▶ _Aim of the exercise_:
Filter this data down to the lines that hold "tree", and copy them.
++++ Recorded data ++++
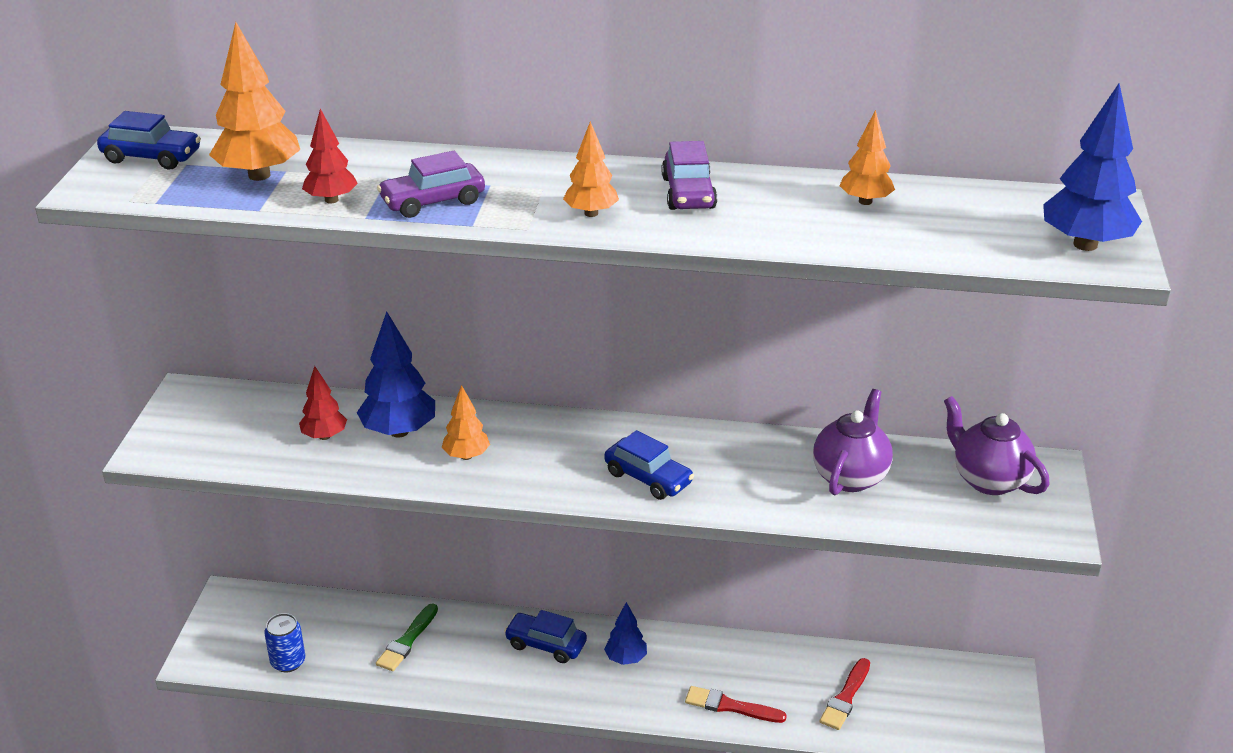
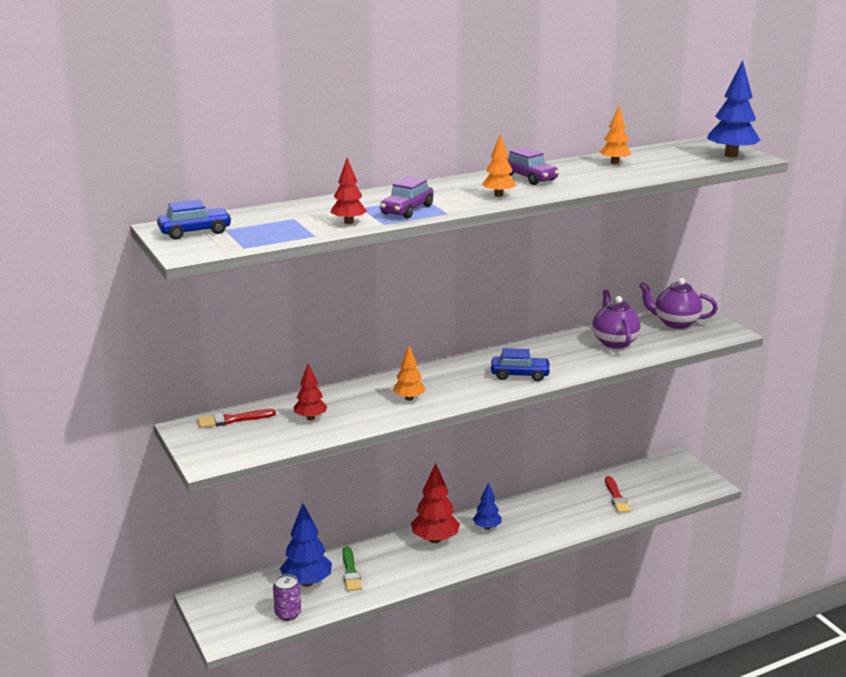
camera: 35 degrees left, 10 degrees down
orange tree [209,22,300,181] -> none
blue can [264,613,306,672] -> purple can [273,574,301,621]
blue tree [357,311,435,438] -> blue tree moved to [280,503,332,587]
blue car [504,610,587,663] -> red tree [411,463,460,543]
red brush [685,686,787,723] -> red brush moved to [197,409,276,428]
++++
▶ _Answer to this exercise_:
orange tree [209,22,300,181] -> none
blue tree [357,311,435,438] -> blue tree moved to [280,503,332,587]
blue car [504,610,587,663] -> red tree [411,463,460,543]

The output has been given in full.